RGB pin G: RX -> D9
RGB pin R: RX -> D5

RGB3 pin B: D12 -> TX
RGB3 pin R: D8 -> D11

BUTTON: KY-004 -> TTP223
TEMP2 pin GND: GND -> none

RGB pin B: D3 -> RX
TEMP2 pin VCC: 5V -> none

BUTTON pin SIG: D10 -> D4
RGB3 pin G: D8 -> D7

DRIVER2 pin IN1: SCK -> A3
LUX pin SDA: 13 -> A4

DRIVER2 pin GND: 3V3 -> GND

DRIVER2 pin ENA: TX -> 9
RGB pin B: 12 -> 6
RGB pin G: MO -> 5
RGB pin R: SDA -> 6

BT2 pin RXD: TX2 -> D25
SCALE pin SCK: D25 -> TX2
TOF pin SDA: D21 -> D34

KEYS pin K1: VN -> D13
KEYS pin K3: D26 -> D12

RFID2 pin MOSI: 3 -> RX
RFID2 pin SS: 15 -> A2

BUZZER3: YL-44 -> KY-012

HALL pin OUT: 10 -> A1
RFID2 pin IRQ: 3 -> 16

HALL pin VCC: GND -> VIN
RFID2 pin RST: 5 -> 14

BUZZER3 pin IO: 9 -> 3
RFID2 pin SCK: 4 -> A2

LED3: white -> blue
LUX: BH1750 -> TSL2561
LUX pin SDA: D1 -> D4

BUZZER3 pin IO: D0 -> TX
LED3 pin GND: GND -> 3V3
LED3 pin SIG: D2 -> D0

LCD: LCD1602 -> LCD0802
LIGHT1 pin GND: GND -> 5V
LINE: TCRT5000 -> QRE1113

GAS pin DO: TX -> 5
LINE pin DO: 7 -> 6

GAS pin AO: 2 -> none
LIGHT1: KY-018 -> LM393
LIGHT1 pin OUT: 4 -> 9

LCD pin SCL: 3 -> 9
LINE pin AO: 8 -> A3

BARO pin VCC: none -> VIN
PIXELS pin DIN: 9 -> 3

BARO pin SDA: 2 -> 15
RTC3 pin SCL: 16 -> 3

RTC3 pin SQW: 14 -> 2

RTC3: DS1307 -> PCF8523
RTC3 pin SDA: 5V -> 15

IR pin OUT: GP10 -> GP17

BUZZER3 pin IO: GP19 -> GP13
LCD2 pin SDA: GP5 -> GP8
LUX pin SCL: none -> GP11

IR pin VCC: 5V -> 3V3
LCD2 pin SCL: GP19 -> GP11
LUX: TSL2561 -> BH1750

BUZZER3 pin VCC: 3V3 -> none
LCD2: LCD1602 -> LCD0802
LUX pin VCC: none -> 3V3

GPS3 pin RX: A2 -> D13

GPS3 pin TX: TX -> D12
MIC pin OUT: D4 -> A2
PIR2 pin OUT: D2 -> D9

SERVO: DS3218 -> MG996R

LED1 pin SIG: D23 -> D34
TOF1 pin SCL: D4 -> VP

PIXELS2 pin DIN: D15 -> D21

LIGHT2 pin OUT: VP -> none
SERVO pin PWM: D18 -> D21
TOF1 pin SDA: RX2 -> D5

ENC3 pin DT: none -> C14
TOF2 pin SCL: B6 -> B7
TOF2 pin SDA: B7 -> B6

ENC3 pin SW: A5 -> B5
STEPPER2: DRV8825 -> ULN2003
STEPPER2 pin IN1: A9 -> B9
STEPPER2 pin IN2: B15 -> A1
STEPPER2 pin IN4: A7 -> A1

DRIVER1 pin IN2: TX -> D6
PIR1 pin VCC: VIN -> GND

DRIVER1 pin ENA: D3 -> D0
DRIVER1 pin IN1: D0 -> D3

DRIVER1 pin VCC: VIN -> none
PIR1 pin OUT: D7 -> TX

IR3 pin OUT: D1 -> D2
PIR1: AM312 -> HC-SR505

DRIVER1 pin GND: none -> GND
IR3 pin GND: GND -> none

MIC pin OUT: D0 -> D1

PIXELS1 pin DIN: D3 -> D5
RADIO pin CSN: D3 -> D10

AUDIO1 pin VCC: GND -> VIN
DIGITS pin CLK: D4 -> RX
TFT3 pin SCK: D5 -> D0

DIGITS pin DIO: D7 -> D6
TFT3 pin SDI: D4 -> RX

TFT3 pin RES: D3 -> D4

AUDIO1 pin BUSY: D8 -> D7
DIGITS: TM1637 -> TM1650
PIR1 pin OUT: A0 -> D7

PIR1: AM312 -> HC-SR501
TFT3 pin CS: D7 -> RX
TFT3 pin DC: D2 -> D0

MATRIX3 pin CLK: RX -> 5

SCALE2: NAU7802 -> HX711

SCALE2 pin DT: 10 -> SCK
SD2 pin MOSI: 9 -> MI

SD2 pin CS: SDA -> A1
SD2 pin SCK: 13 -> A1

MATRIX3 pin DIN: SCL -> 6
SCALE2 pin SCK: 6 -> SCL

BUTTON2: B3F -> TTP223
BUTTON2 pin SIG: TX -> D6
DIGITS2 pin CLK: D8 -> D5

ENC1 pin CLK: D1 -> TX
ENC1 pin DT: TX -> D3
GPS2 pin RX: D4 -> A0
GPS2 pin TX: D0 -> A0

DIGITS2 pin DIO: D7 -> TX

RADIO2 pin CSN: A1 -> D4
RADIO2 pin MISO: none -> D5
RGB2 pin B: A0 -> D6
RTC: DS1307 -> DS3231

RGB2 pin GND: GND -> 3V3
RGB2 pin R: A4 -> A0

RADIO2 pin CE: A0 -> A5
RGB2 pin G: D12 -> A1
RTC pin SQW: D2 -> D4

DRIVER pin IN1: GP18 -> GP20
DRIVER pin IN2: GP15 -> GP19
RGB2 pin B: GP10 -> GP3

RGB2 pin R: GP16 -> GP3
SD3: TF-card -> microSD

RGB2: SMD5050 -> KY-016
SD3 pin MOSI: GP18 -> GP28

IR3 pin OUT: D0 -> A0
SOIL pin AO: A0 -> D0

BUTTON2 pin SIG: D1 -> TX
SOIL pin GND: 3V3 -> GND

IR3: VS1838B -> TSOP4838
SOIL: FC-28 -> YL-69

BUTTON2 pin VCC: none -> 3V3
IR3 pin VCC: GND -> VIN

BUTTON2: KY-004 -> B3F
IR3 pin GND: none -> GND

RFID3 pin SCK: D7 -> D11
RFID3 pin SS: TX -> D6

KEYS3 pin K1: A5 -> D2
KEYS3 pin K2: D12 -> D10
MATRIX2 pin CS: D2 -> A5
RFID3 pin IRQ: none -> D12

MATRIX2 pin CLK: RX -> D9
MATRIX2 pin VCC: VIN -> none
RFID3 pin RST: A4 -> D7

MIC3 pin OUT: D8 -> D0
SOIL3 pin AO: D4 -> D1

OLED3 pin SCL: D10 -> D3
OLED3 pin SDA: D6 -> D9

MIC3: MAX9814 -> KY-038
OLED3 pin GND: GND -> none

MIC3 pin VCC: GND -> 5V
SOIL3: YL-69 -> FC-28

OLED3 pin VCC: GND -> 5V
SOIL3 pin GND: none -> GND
· · · ·
Copy the material above, keeping every line exactly as it stands.

RGB pin G: RX -> D9
RGB pin R: RX -> D5

RGB3 pin B: D12 -> TX
RGB3 pin R: D8 -> D11

BUTTON: KY-004 -> TTP223
TEMP2 pin GND: GND -> none

RGB pin B: D3 -> RX
TEMP2 pin VCC: 5V -> none

BUTTON pin SIG: D10 -> D4
RGB3 pin G: D8 -> D7

DRIVER2 pin IN1: SCK -> A3
LUX pin SDA: 13 -> A4

DRIVER2 pin GND: 3V3 -> GND

DRIVER2 pin ENA: TX -> 9
RGB pin B: 12 -> 6
RGB pin G: MO -> 5
RGB pin R: SDA -> 6

BT2 pin RXD: TX2 -> D25
SCALE pin SCK: D25 -> TX2
TOF pin SDA: D21 -> D34

KEYS pin K1: VN -> D13
KEYS pin K3: D26 -> D12

RFID2 pin MOSI: 3 -> RX
RFID2 pin SS: 15 -> A2

BUZZER3: YL-44 -> KY-012

HALL pin OUT: 10 -> A1
RFID2 pin IRQ: 3 -> 16

HALL pin VCC: GND -> VIN
RFID2 pin RST: 5 -> 14

BUZZER3 pin IO: 9 -> 3
RFID2 pin SCK: 4 -> A2

LED3: white -> blue
LUX: BH1750 -> TSL2561
LUX pin SDA: D1 -> D4

BUZZER3 pin IO: D0 -> TX
LED3 pin GND: GND -> 3V3
LED3 pin SIG: D2 -> D0

LCD: LCD1602 -> LCD0802
LIGHT1 pin GND: GND -> 5V
LINE: TCRT5000 -> QRE1113

GAS pin DO: TX -> 5
LINE pin DO: 7 -> 6

GAS pin AO: 2 -> none
LIGHT1: KY-018 -> LM393
LIGHT1 pin OUT: 4 -> 9

LCD pin SCL: 3 -> 9
LINE pin AO: 8 -> A3

BARO pin VCC: none -> VIN
PIXELS pin DIN: 9 -> 3

BARO pin SDA: 2 -> 15
RTC3 pin SCL: 16 -> 3

RTC3 pin SQW: 14 -> 2

RTC3: DS1307 -> PCF8523
RTC3 pin SDA: 5V -> 15

IR pin OUT: GP10 -> GP17

BUZZER3 pin IO: GP19 -> GP13
LCD2 pin SDA: GP5 -> GP8
LUX pin SCL: none -> GP11

IR pin VCC: 5V -> 3V3
LCD2 pin SCL: GP19 -> GP11
LUX: TSL2561 -> BH1750

BUZZER3 pin VCC: 3V3 -> none
LCD2: LCD1602 -> LCD0802
LUX pin VCC: none -> 3V3

GPS3 pin RX: A2 -> D13

GPS3 pin TX: TX -> D12
MIC pin OUT: D4 -> A2
PIR2 pin OUT: D2 -> D9

SERVO: DS3218 -> MG996R

LED1 pin SIG: D23 -> D34
TOF1 pin SCL: D4 -> VP

PIXELS2 pin DIN: D15 -> D21

LIGHT2 pin OUT: VP -> none
SERVO pin PWM: D18 -> D21
TOF1 pin SDA: RX2 -> D5

ENC3 pin DT: none -> C14
TOF2 pin SCL: B6 -> B7
TOF2 pin SDA: B7 -> B6

ENC3 pin SW: A5 -> B5
STEPPER2: DRV8825 -> ULN2003
STEPPER2 pin IN1: A9 -> B9
STEPPER2 pin IN2: B15 -> A1
STEPPER2 pin IN4: A7 -> A1

DRIVER1 pin IN2: TX -> D6
PIR1 pin VCC: VIN -> GND

DRIVER1 pin ENA: D3 -> D0
DRIVER1 pin IN1: D0 -> D3

DRIVER1 pin VCC: VIN -> none
PIR1 pin OUT: D7 -> TX

IR3 pin OUT: D1 -> D2
PIR1: AM312 -> HC-SR505

DRIVER1 pin GND: none -> GND
IR3 pin GND: GND -> none

MIC pin OUT: D0 -> D1

PIXELS1 pin DIN: D3 -> D5
RADIO pin CSN: D3 -> D10

AUDIO1 pin VCC: GND -> VIN
DIGITS pin CLK: D4 -> RX
TFT3 pin SCK: D5 -> D0

DIGITS pin DIO: D7 -> D6
TFT3 pin SDI: D4 -> RX

TFT3 pin RES: D3 -> D4

AUDIO1 pin BUSY: D8 -> D7
DIGITS: TM1637 -> TM1650
PIR1 pin OUT: A0 -> D7

PIR1: AM312 -> HC-SR501
TFT3 pin CS: D7 -> RX
TFT3 pin DC: D2 -> D0

MATRIX3 pin CLK: RX -> 5

SCALE2: NAU7802 -> HX711

SCALE2 pin DT: 10 -> SCK
SD2 pin MOSI: 9 -> MI

SD2 pin CS: SDA -> A1
SD2 pin SCK: 13 -> A1

MATRIX3 pin DIN: SCL -> 6
SCALE2 pin SCK: 6 -> SCL

BUTTON2: B3F -> TTP223
BUTTON2 pin SIG: TX -> D6
DIGITS2 pin CLK: D8 -> D5

ENC1 pin CLK: D1 -> TX
ENC1 pin DT: TX -> D3
GPS2 pin RX: D4 -> A0
GPS2 pin TX: D0 -> A0

DIGITS2 pin DIO: D7 -> TX

RADIO2 pin CSN: A1 -> D4
RADIO2 pin MISO: none -> D5
RGB2 pin B: A0 -> D6
RTC: DS1307 -> DS3231

RGB2 pin GND: GND -> 3V3
RGB2 pin R: A4 -> A0

RADIO2 pin CE: A0 -> A5
RGB2 pin G: D12 -> A1
RTC pin SQW: D2 -> D4

DRIVER pin IN1: GP18 -> GP20
DRIVER pin IN2: GP15 -> GP19
RGB2 pin B: GP10 -> GP3

RGB2 pin R: GP16 -> GP3
SD3: TF-card -> microSD

RGB2: SMD5050 -> KY-016
SD3 pin MOSI: GP18 -> GP28

IR3 pin OUT: D0 -> A0
SOIL pin AO: A0 -> D0

BUTTON2 pin SIG: D1 -> TX
SOIL pin GND: 3V3 -> GND

IR3: VS1838B -> TSOP4838
SOIL: FC-28 -> YL-69

BUTTON2 pin VCC: none -> 3V3
IR3 pin VCC: GND -> VIN

BUTTON2: KY-004 -> B3F
IR3 pin GND: none -> GND

RFID3 pin SCK: D7 -> D11
RFID3 pin SS: TX -> D6

KEYS3 pin K1: A5 -> D2
KEYS3 pin K2: D12 -> D10
MATRIX2 pin CS: D2 -> A5
RFID3 pin IRQ: none -> D12

MATRIX2 pin CLK: RX -> D9
MATRIX2 pin VCC: VIN -> none
RFID3 pin RST: A4 -> D7

MIC3 pin OUT: D8 -> D0
SOIL3 pin AO: D4 -> D1

OLED3 pin SCL: D10 -> D3
OLED3 pin SDA: D6 -> D9

MIC3: MAX9814 -> KY-038
OLED3 pin GND: GND -> none

MIC3 pin VCC: GND -> 5V
SOIL3: YL-69 -> FC-28

OLED3 pin VCC: GND -> 5V
SOIL3 pin GND: none -> GND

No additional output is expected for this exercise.